■ AIM OF THE TASK ■
All of the data must be output exactly, with every picture left out.

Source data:
= = = = =
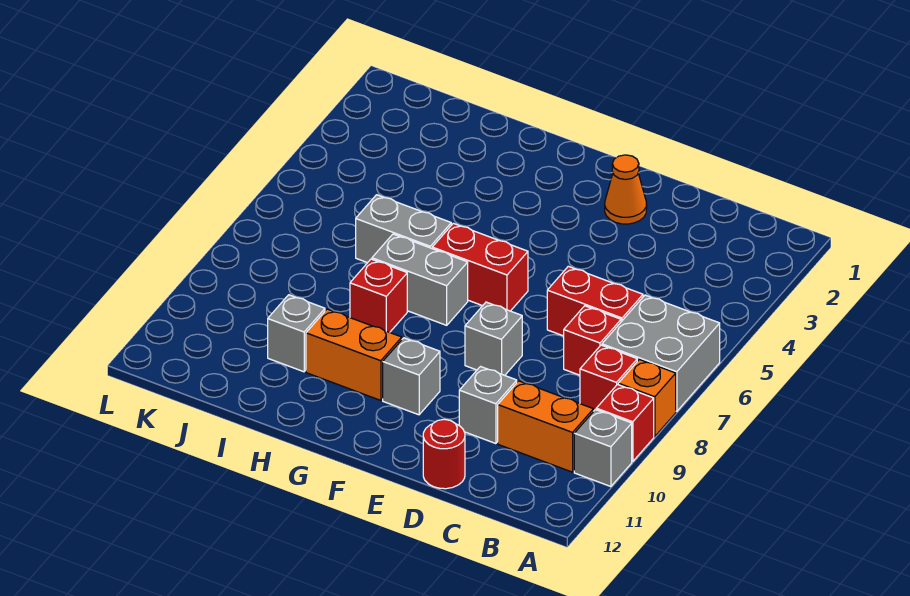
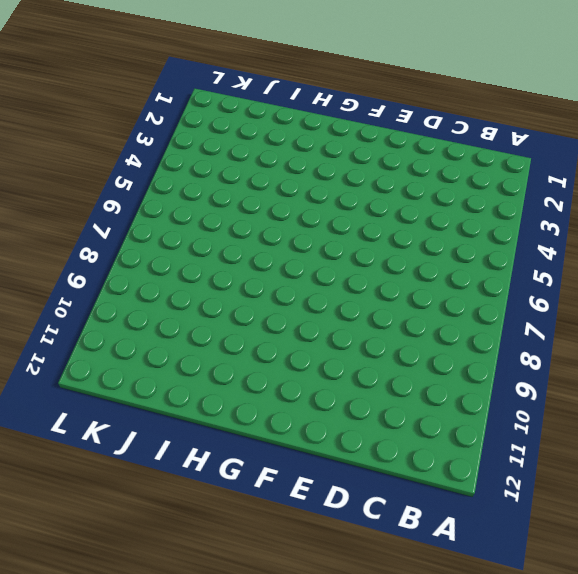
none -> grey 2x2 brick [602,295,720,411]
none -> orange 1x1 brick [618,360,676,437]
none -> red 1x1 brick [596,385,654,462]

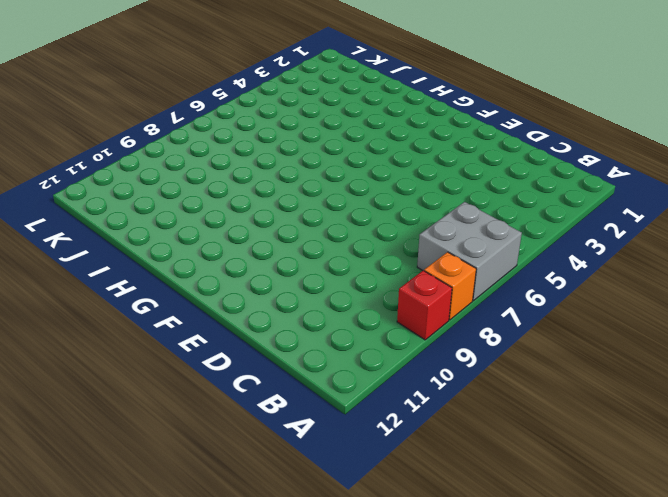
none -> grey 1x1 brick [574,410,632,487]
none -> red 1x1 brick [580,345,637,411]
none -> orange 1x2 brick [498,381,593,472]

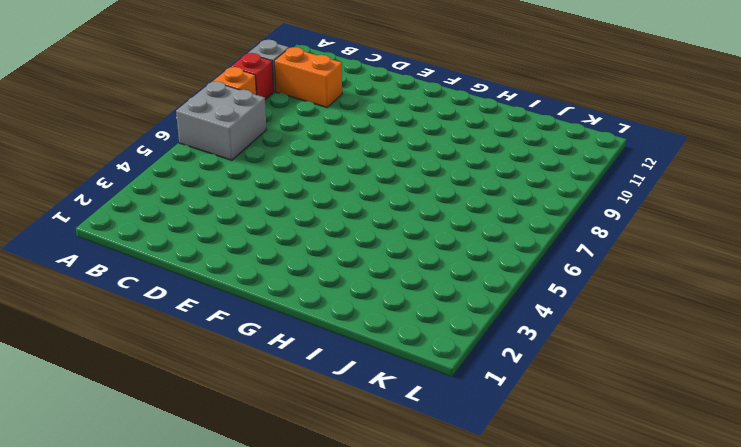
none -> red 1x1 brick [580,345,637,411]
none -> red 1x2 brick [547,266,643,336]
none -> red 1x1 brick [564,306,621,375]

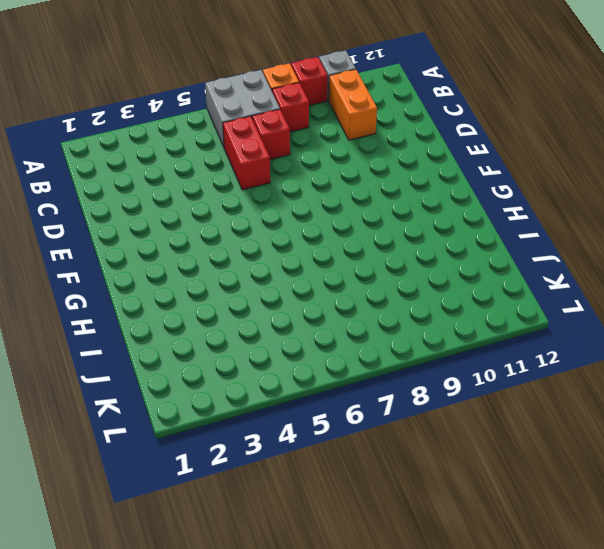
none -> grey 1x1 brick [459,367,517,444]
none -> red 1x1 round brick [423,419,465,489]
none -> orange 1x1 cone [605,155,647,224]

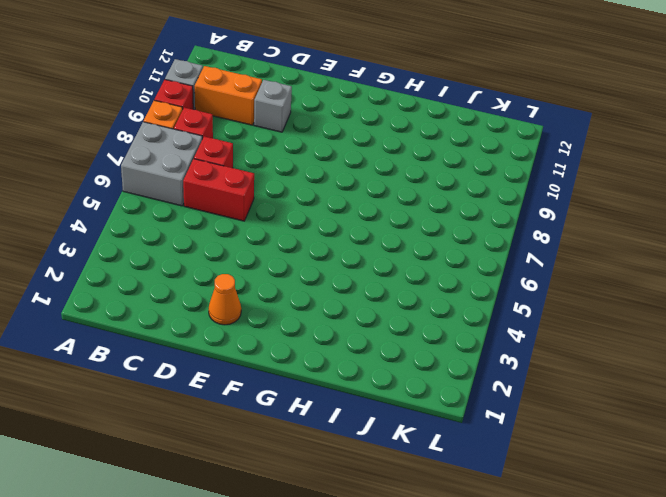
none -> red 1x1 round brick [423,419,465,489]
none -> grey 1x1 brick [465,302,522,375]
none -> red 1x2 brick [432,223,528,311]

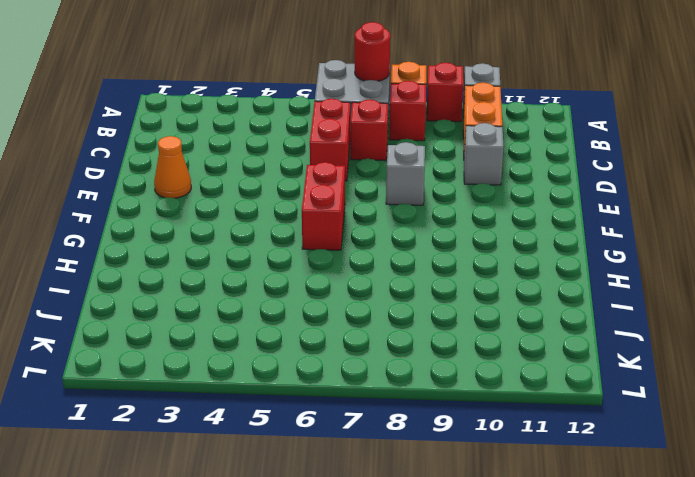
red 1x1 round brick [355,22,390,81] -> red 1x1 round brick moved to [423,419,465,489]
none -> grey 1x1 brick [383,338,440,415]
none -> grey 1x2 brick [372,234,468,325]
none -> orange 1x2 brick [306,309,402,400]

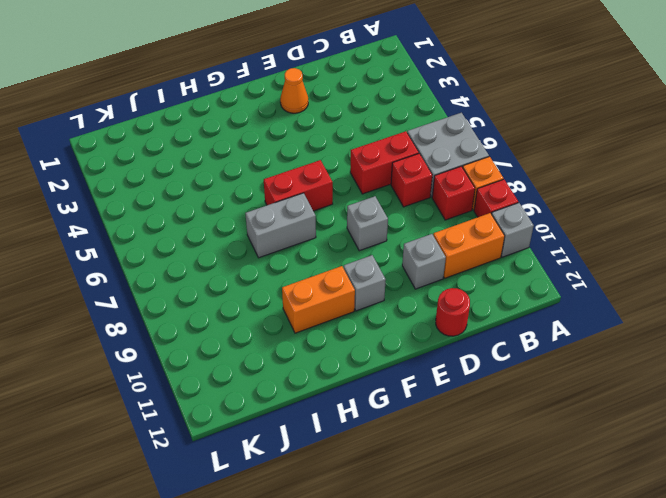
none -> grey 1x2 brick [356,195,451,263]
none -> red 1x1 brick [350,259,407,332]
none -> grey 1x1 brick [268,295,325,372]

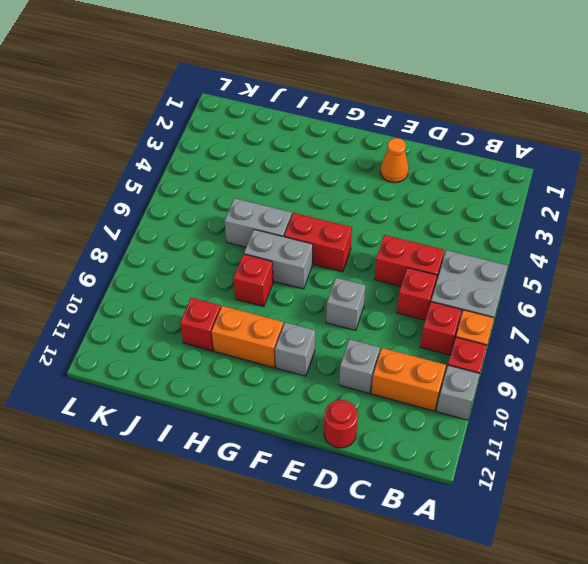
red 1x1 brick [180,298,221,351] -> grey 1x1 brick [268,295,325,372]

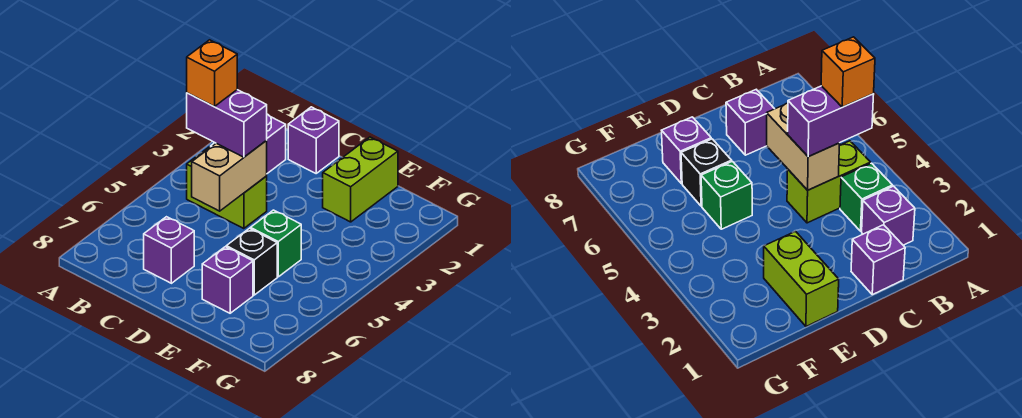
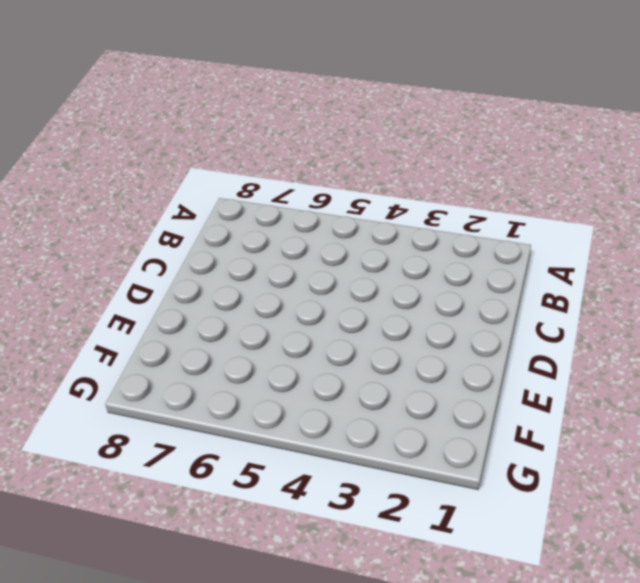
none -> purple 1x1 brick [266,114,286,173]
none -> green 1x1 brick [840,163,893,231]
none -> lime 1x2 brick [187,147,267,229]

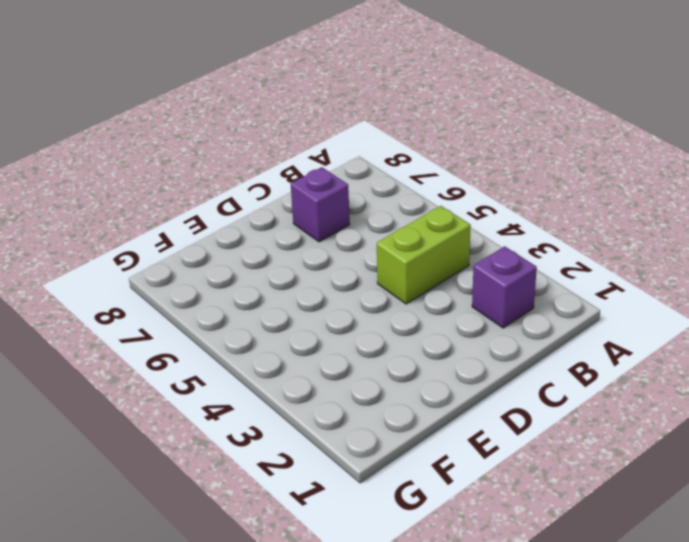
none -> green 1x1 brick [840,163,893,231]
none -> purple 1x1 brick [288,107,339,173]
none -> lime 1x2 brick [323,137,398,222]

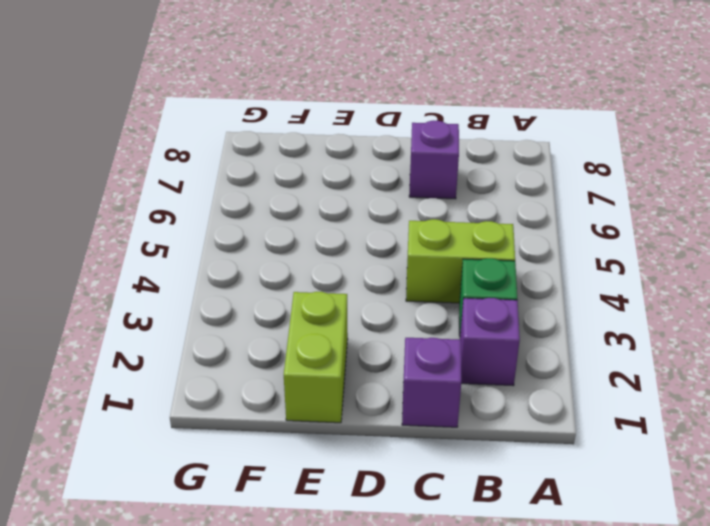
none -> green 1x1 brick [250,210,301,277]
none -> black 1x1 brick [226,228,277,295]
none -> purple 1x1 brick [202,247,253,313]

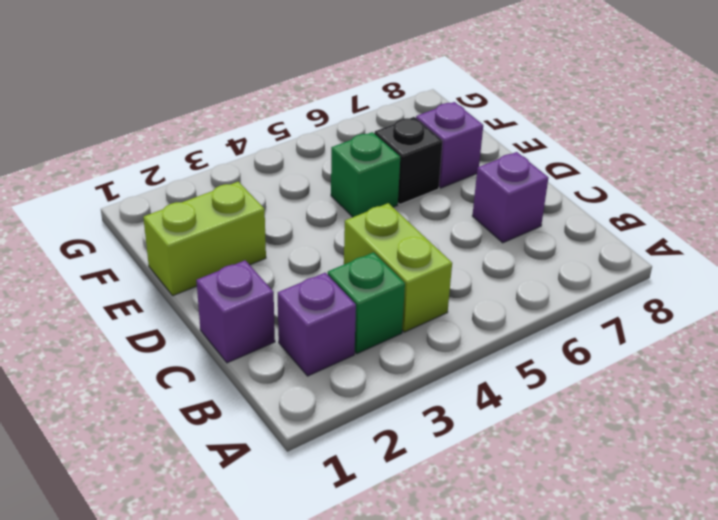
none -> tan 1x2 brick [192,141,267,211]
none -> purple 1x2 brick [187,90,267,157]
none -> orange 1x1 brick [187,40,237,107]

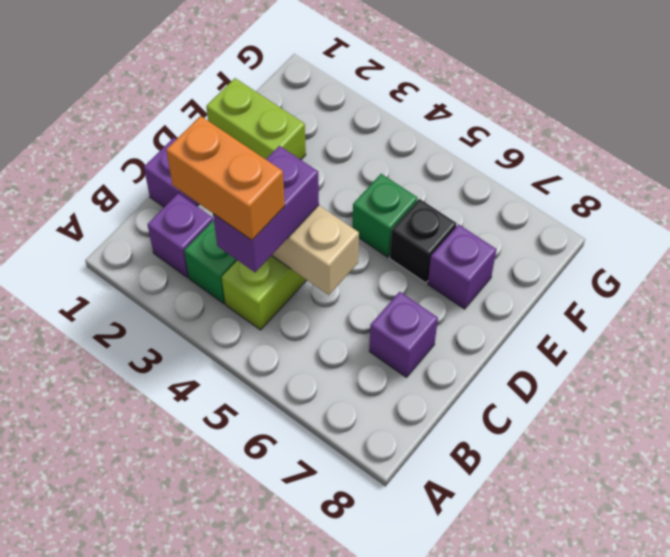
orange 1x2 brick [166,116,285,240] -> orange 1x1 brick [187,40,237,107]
= = = = =
■ RESULT OF THE TASK ■
none -> grey 2x2 brick [602,295,720,411]
none -> orange 1x1 brick [618,360,676,437]
none -> red 1x1 brick [596,385,654,462]

none -> grey 1x1 brick [574,410,632,487]
none -> red 1x1 brick [580,345,637,411]
none -> orange 1x2 brick [498,381,593,472]

none -> red 1x1 brick [580,345,637,411]
none -> red 1x2 brick [547,266,643,336]
none -> red 1x1 brick [564,306,621,375]

none -> grey 1x1 brick [459,367,517,444]
none -> red 1x1 round brick [423,419,465,489]
none -> orange 1x1 cone [605,155,647,224]

none -> red 1x1 round brick [423,419,465,489]
none -> grey 1x1 brick [465,302,522,375]
none -> red 1x2 brick [432,223,528,311]

red 1x1 round brick [355,22,390,81] -> red 1x1 round brick moved to [423,419,465,489]
none -> grey 1x1 brick [383,338,440,415]
none -> grey 1x2 brick [372,234,468,325]
none -> orange 1x2 brick [306,309,402,400]

none -> grey 1x2 brick [356,195,451,263]
none -> red 1x1 brick [350,259,407,332]
none -> grey 1x1 brick [268,295,325,372]

red 1x1 brick [180,298,221,351] -> grey 1x1 brick [268,295,325,372]

none -> purple 1x1 brick [266,114,286,173]
none -> green 1x1 brick [840,163,893,231]
none -> lime 1x2 brick [187,147,267,229]

none -> green 1x1 brick [840,163,893,231]
none -> purple 1x1 brick [288,107,339,173]
none -> lime 1x2 brick [323,137,398,222]

none -> green 1x1 brick [250,210,301,277]
none -> black 1x1 brick [226,228,277,295]
none -> purple 1x1 brick [202,247,253,313]

none -> tan 1x2 brick [192,141,267,211]
none -> purple 1x2 brick [187,90,267,157]
none -> orange 1x1 brick [187,40,237,107]

orange 1x2 brick [166,116,285,240] -> orange 1x1 brick [187,40,237,107]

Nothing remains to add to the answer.